Identify and pull out each line of the entries in which "none" occurs.
• • • • •
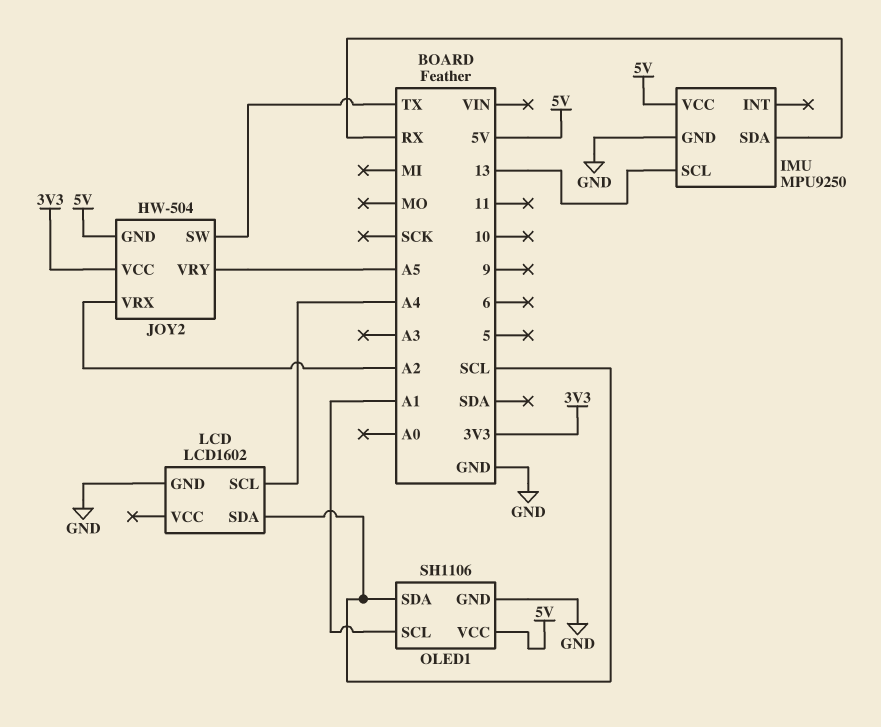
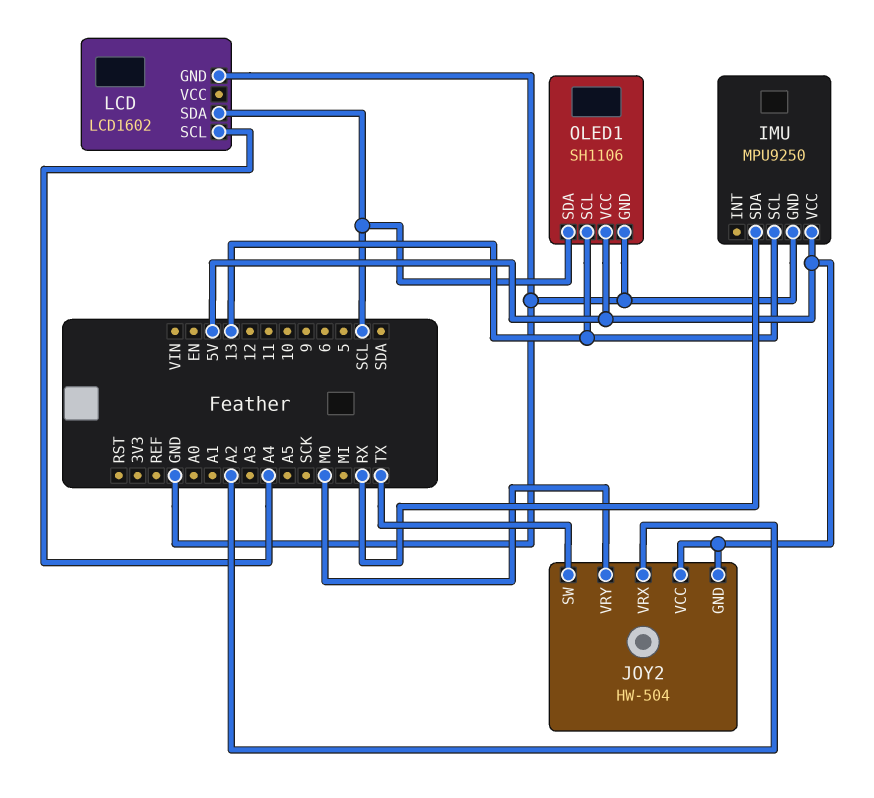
JOY2 pin VCC: 3V3 -> 5V
JOY2 pin VRY: A5 -> MO
OLED1 pin SCL: A1 -> 13

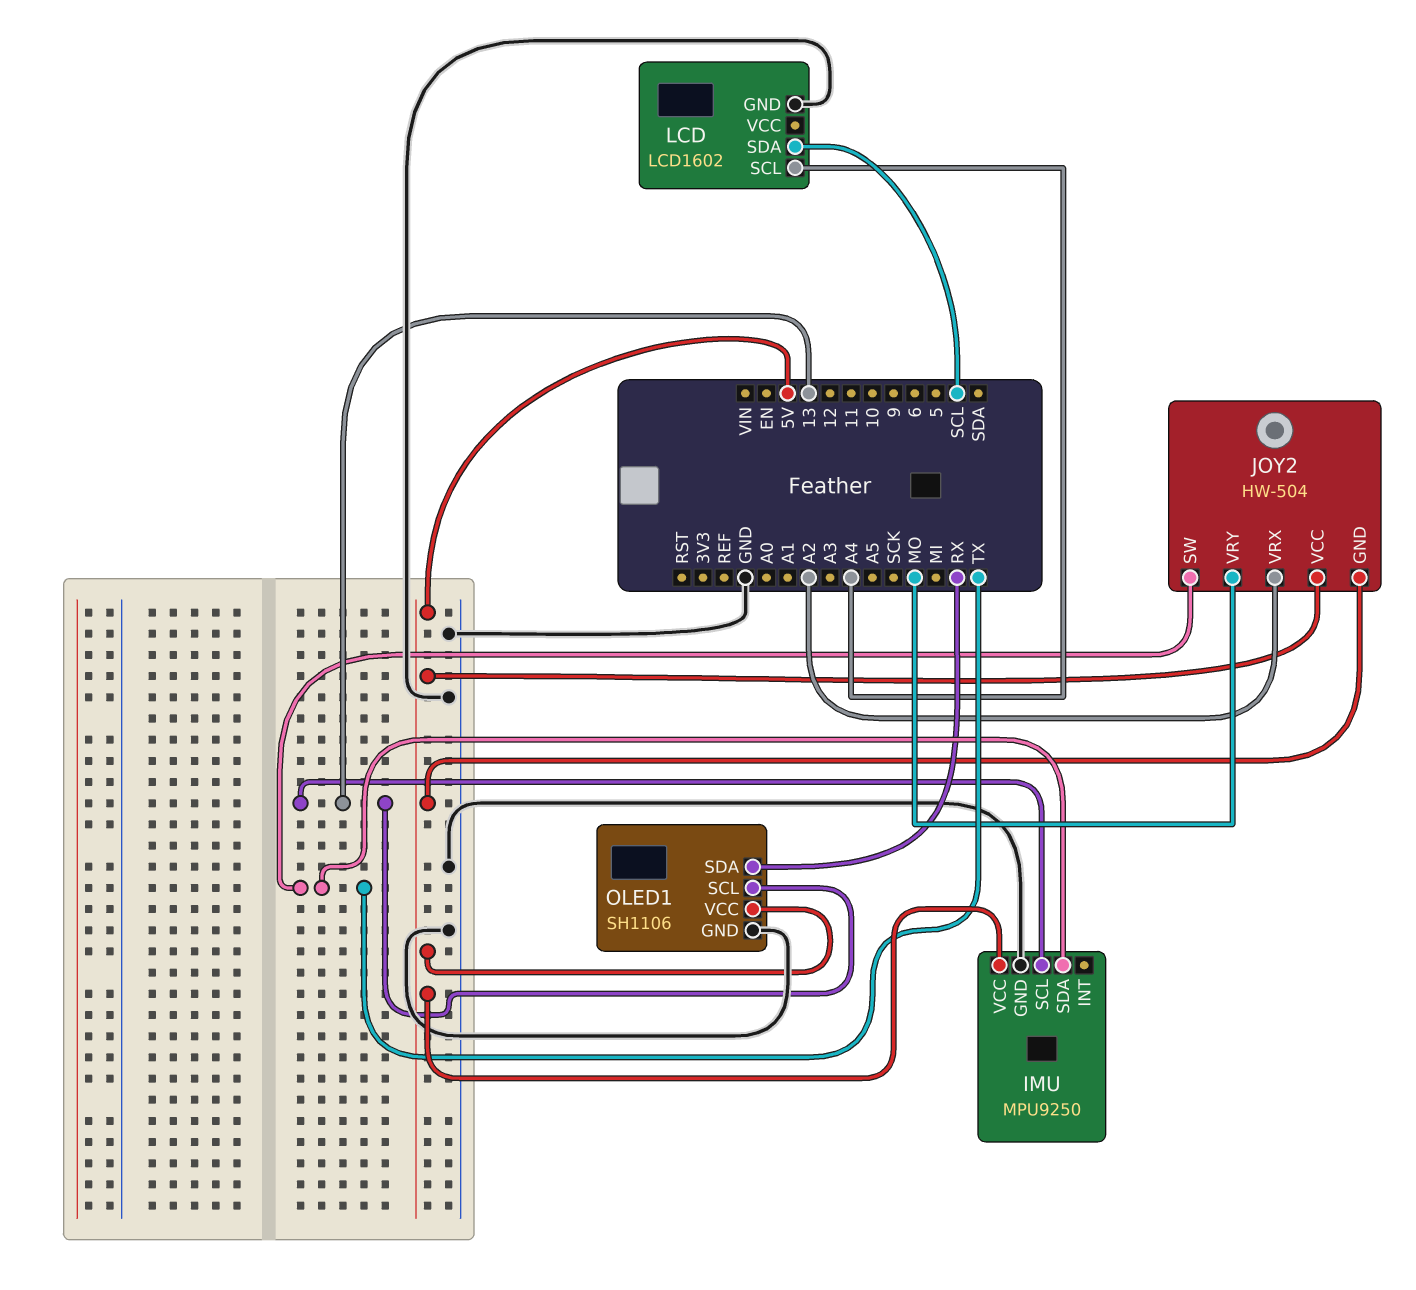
IMU pin SDA: RX -> TX
OLED1 pin SDA: SCL -> RX

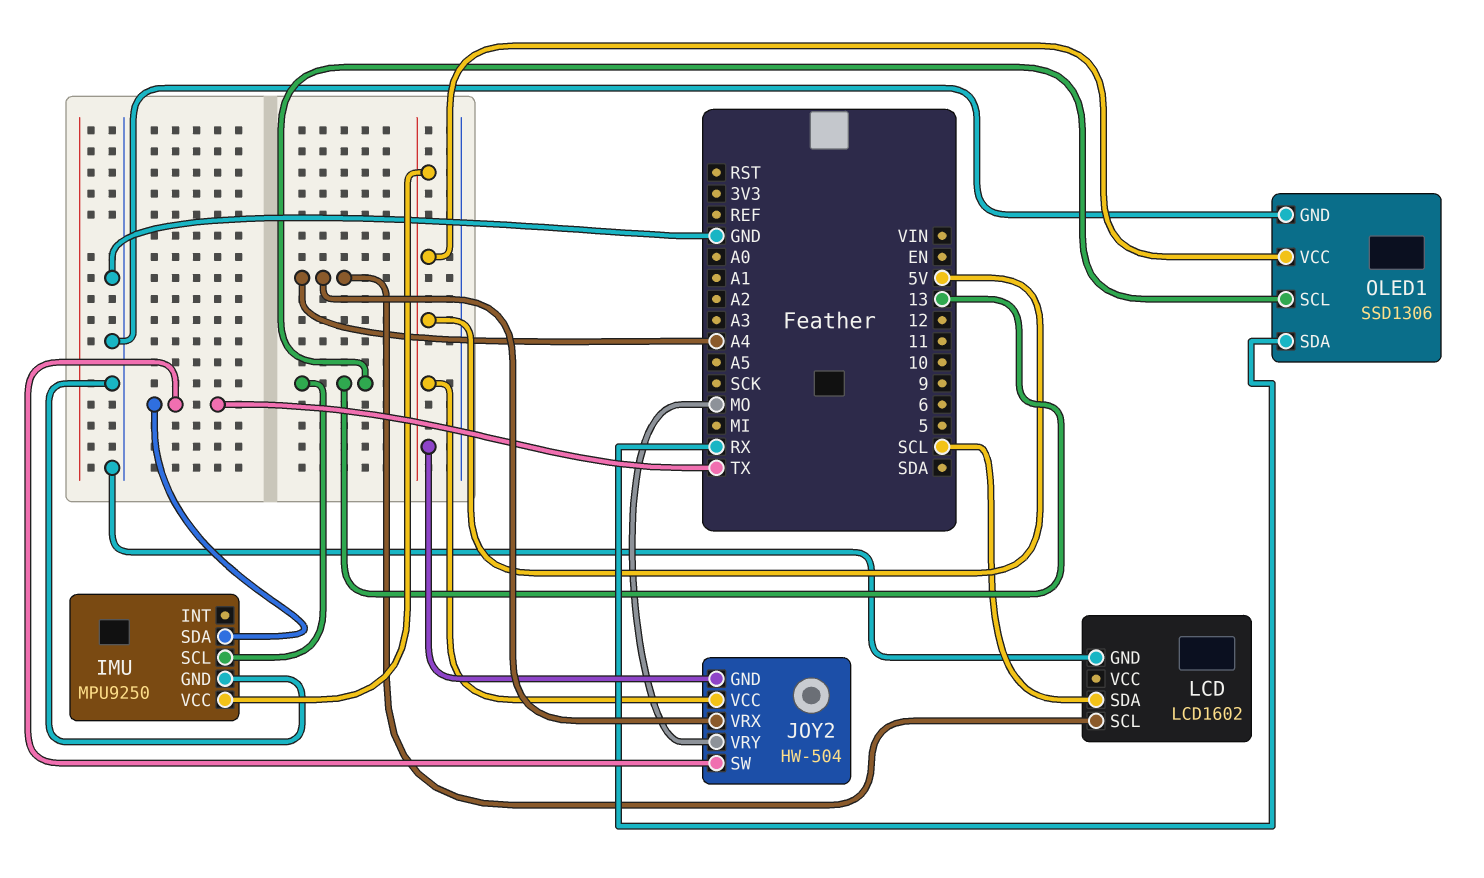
JOY2 pin VRX: A2 -> A4
OLED1: SH1106 -> SSD1306

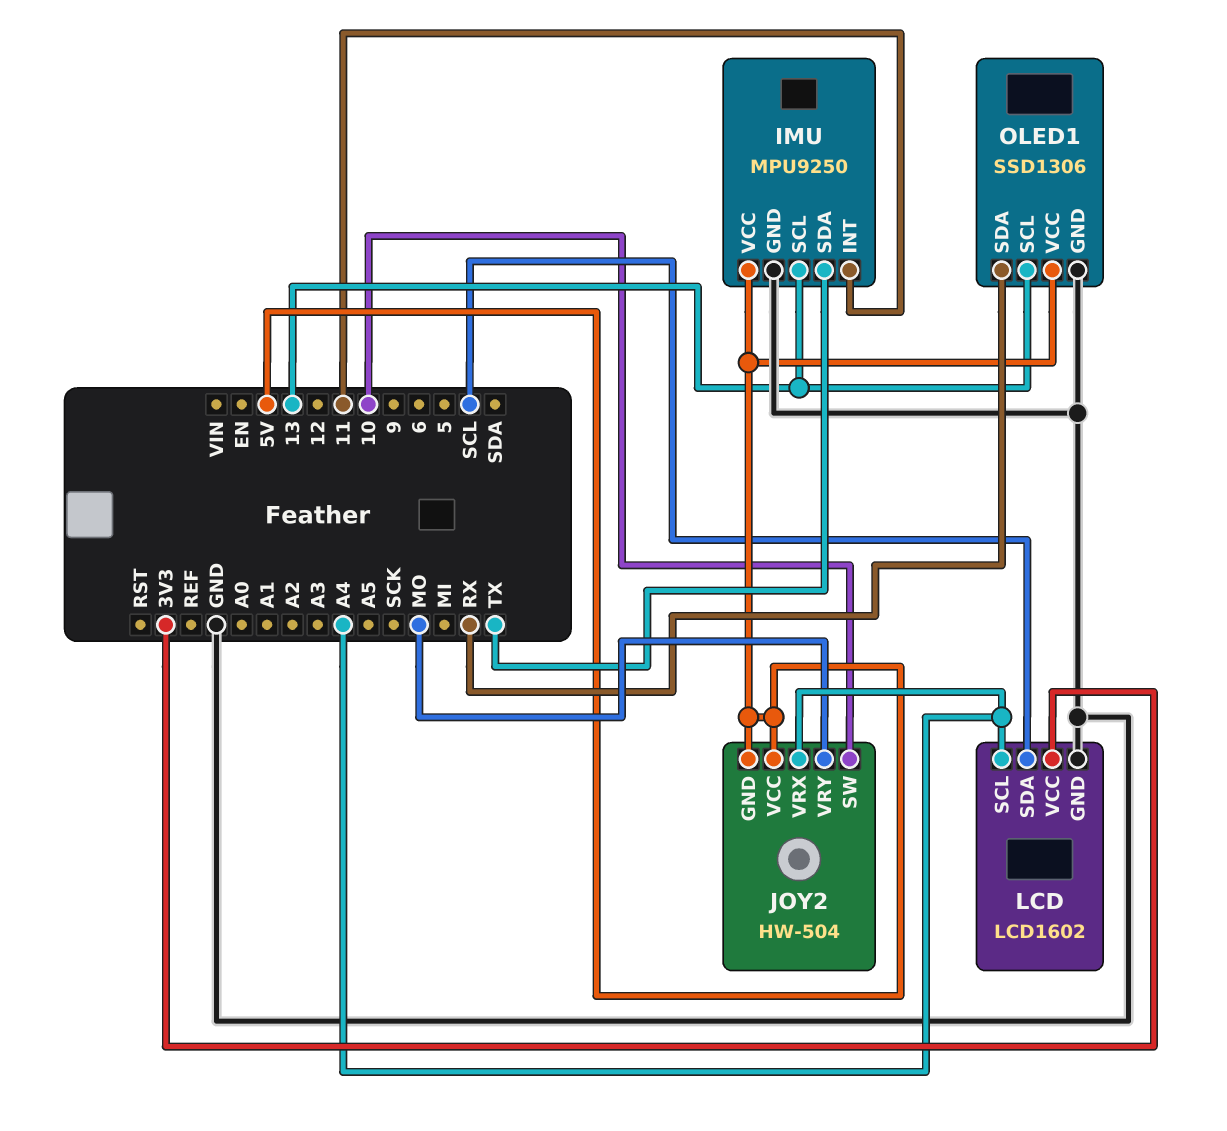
IMU pin INT: none -> 11
JOY2 pin SW: TX -> 10
LCD pin VCC: none -> 3V3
• • • • •
WRITTEN RESPONSE |
IMU pin INT: none -> 11
LCD pin VCC: none -> 3V3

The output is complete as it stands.